Would you copy every record exactly as it stands and drop the pictures?

- - - - - - -

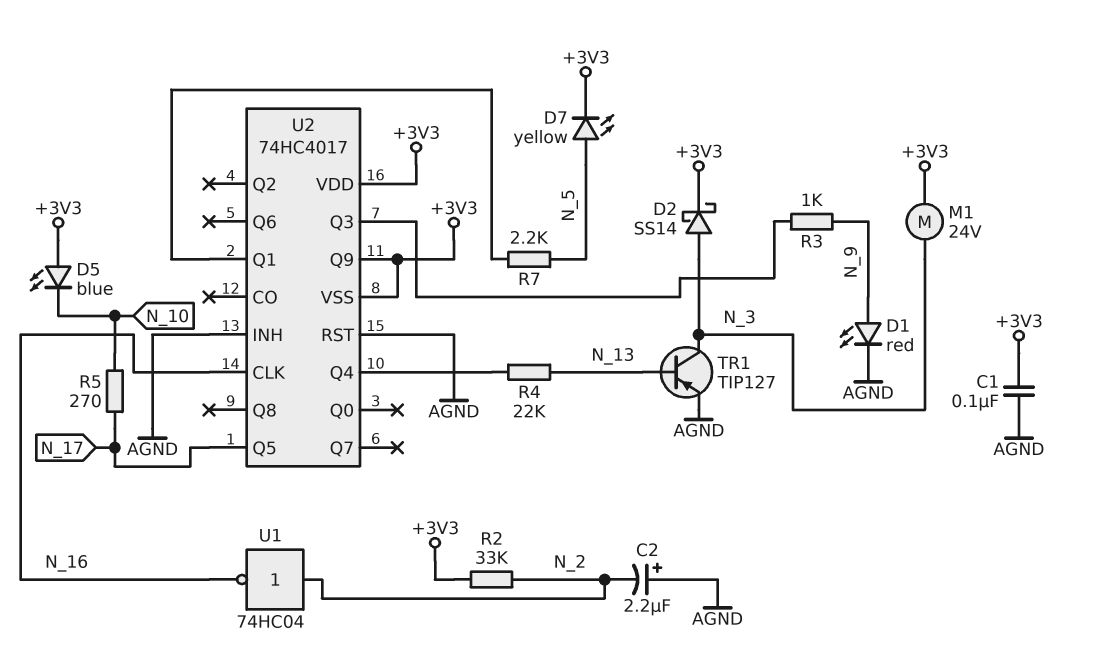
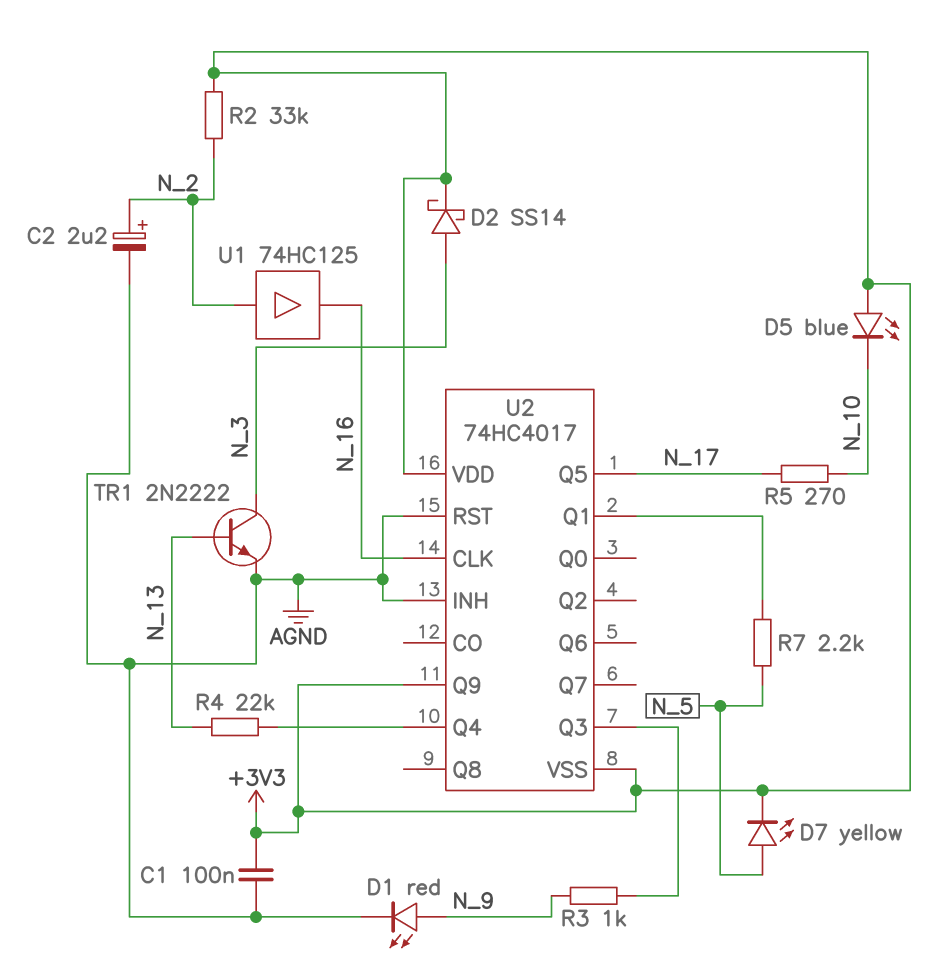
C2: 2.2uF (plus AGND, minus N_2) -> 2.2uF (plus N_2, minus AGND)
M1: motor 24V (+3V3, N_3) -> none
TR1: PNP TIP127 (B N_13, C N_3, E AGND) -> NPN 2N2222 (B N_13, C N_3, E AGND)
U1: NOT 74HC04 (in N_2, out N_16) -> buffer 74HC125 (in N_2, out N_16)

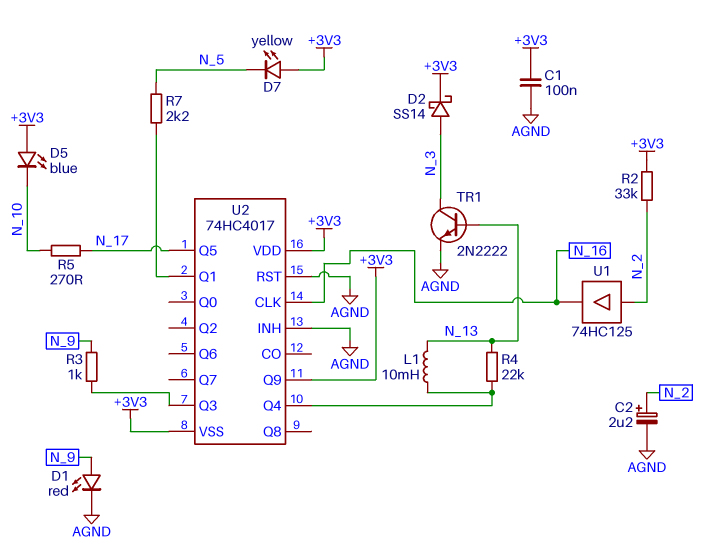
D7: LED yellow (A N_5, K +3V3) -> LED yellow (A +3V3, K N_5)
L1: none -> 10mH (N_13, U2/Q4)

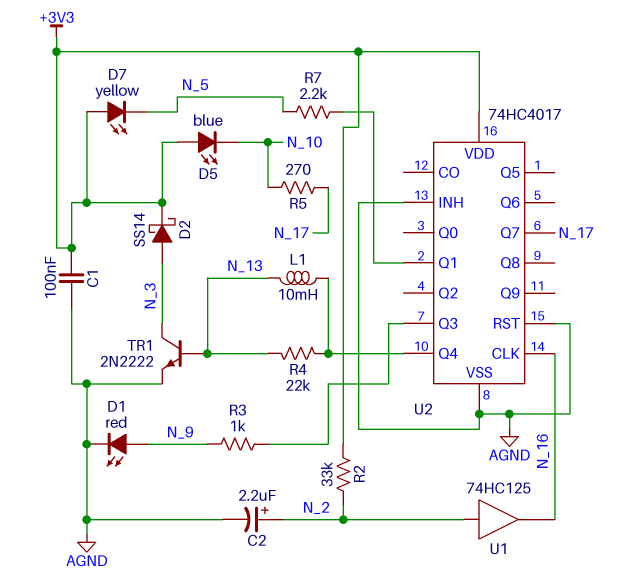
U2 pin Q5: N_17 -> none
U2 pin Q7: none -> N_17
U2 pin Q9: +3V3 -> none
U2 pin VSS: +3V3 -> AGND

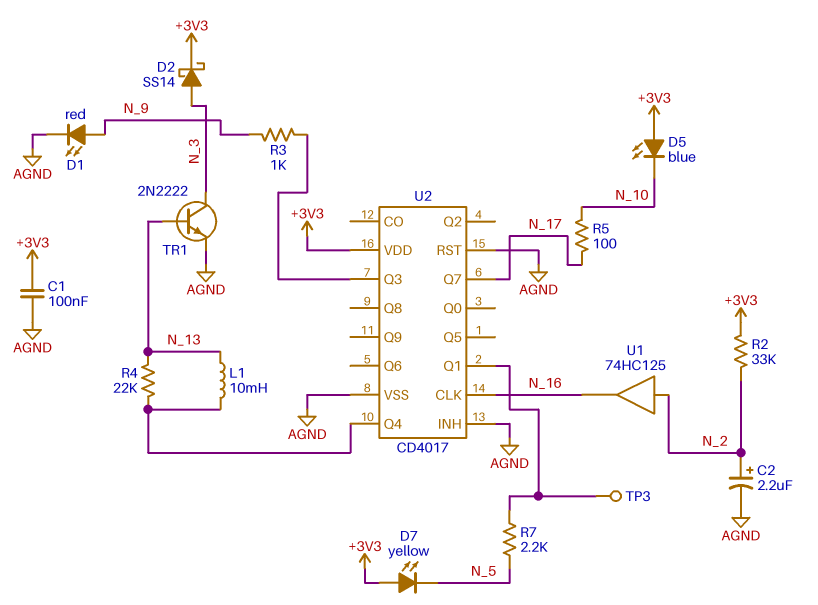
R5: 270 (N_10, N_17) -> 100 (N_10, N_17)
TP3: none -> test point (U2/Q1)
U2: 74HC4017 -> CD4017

- - - - - - -

Answer:
C2: 2.2uF (plus AGND, minus N_2) -> 2.2uF (plus N_2, minus AGND)
M1: motor 24V (+3V3, N_3) -> none
TR1: PNP TIP127 (B N_13, C N_3, E AGND) -> NPN 2N2222 (B N_13, C N_3, E AGND)
U1: NOT 74HC04 (in N_2, out N_16) -> buffer 74HC125 (in N_2, out N_16)

D7: LED yellow (A N_5, K +3V3) -> LED yellow (A +3V3, K N_5)
L1: none -> 10mH (N_13, U2/Q4)

U2 pin Q5: N_17 -> none
U2 pin Q7: none -> N_17
U2 pin Q9: +3V3 -> none
U2 pin VSS: +3V3 -> AGND

R5: 270 (N_10, N_17) -> 100 (N_10, N_17)
TP3: none -> test point (U2/Q1)
U2: 74HC4017 -> CD4017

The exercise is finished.